## SOURCE MATERIAL
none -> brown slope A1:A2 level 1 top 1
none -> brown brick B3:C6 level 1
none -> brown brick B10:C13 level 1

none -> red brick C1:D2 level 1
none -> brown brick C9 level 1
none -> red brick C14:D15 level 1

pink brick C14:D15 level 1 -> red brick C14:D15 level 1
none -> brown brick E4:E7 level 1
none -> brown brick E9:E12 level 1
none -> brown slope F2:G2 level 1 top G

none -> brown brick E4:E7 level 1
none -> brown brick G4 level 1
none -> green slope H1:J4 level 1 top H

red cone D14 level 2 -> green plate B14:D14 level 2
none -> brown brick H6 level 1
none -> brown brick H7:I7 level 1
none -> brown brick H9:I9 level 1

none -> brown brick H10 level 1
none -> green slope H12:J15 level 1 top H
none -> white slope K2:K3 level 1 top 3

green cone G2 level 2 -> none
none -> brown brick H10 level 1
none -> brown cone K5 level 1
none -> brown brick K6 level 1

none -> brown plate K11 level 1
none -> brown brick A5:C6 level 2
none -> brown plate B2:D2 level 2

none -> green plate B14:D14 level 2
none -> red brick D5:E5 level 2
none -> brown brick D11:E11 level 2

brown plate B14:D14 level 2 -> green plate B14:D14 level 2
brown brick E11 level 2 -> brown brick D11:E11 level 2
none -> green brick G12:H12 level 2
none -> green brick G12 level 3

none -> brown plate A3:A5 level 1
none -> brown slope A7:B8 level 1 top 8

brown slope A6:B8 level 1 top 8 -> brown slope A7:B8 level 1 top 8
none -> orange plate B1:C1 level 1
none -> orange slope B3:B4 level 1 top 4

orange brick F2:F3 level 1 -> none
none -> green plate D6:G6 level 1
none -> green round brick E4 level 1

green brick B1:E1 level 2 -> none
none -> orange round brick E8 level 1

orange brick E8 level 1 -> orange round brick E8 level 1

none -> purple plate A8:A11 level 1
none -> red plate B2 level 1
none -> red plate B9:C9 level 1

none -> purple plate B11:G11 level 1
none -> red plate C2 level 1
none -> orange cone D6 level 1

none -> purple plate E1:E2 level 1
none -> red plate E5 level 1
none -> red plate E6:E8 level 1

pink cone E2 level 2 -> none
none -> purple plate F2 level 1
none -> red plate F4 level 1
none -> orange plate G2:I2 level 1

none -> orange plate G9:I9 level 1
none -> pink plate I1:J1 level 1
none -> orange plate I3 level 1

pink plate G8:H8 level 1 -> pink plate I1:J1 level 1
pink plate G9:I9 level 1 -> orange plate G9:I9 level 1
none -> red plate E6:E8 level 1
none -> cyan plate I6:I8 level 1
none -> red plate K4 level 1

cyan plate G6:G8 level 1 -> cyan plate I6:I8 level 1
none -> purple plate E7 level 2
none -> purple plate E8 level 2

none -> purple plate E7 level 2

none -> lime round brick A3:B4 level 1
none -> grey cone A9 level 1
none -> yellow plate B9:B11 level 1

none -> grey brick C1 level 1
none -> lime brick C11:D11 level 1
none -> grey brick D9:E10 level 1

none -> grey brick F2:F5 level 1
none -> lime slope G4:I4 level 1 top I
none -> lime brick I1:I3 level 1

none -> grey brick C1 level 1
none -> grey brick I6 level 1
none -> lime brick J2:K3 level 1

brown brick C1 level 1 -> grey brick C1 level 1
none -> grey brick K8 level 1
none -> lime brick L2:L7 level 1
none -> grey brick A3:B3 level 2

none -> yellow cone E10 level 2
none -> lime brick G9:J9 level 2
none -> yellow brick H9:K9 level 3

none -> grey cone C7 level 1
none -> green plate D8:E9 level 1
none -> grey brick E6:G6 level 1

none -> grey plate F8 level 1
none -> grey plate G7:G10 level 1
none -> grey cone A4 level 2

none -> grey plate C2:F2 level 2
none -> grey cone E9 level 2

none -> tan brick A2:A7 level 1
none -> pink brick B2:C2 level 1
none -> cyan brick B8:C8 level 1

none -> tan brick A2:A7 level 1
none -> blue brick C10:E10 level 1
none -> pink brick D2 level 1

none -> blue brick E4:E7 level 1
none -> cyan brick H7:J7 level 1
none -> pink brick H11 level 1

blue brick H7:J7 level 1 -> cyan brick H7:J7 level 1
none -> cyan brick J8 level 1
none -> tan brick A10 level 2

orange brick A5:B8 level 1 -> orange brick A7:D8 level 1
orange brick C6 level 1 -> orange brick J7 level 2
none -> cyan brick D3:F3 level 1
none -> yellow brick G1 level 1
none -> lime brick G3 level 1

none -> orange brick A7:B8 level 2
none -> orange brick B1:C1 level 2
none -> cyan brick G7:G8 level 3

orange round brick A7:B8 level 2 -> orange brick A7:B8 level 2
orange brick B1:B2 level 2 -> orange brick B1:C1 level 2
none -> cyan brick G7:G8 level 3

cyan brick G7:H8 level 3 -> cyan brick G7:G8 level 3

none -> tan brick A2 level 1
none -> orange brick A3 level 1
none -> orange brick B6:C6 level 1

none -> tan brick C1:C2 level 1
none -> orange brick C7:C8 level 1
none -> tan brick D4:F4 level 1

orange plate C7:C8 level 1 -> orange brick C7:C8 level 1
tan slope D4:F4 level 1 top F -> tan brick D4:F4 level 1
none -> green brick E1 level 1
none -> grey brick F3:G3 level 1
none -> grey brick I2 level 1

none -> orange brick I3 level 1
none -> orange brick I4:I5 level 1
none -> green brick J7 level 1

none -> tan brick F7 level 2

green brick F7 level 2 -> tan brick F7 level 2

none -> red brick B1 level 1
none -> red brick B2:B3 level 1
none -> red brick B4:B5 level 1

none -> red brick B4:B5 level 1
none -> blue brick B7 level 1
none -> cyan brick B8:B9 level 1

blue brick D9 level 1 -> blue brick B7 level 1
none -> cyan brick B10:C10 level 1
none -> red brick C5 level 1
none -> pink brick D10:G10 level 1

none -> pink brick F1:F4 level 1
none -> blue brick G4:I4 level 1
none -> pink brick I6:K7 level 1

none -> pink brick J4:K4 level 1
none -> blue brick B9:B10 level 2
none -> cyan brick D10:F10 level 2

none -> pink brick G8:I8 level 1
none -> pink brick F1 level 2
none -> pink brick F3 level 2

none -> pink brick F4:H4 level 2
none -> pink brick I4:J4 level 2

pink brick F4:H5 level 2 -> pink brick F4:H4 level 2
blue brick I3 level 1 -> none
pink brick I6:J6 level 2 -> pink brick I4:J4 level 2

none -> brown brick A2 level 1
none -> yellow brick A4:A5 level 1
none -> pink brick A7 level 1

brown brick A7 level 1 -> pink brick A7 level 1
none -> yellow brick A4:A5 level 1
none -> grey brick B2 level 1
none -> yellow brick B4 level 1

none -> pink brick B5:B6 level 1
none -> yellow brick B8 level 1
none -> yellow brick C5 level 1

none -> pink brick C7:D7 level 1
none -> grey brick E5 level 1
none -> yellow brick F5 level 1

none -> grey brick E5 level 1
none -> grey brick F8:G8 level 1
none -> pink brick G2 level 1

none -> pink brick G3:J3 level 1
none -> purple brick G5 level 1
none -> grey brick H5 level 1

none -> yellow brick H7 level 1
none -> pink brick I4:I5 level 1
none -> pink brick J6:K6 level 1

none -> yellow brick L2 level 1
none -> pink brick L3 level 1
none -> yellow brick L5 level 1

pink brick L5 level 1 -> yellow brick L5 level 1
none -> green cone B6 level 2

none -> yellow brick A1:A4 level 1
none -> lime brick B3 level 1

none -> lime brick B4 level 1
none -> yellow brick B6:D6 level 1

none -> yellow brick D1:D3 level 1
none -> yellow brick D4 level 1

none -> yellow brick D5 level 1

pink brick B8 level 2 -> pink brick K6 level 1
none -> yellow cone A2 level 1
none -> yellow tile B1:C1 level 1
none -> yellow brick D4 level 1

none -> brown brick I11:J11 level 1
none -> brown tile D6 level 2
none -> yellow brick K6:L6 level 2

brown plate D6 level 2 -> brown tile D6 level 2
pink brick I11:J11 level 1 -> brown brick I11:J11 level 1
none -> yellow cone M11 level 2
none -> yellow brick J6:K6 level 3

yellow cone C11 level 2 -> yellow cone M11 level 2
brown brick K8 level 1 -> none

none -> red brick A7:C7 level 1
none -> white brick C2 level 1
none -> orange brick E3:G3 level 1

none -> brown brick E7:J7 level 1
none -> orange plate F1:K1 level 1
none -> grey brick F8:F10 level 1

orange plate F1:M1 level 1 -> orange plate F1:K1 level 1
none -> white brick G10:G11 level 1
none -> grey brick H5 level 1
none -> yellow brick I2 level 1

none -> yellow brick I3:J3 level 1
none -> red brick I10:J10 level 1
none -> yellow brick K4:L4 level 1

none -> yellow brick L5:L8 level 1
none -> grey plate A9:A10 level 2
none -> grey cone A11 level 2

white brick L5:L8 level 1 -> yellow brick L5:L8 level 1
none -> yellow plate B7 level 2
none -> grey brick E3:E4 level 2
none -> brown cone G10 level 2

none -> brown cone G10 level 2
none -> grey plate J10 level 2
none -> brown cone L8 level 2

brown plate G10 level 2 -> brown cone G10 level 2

## THE TASK
The answer must be every line of the data that contains the word "blue".

## EXPECTED ANSWER
none -> blue brick C10:E10 level 1
none -> blue brick E4:E7 level 1
blue brick H7:J7 level 1 -> cyan brick H7:J7 level 1
none -> blue brick B7 level 1
blue brick D9 level 1 -> blue brick B7 level 1
none -> blue brick G4:I4 level 1
none -> blue brick B9:B10 level 2
blue brick I3 level 1 -> none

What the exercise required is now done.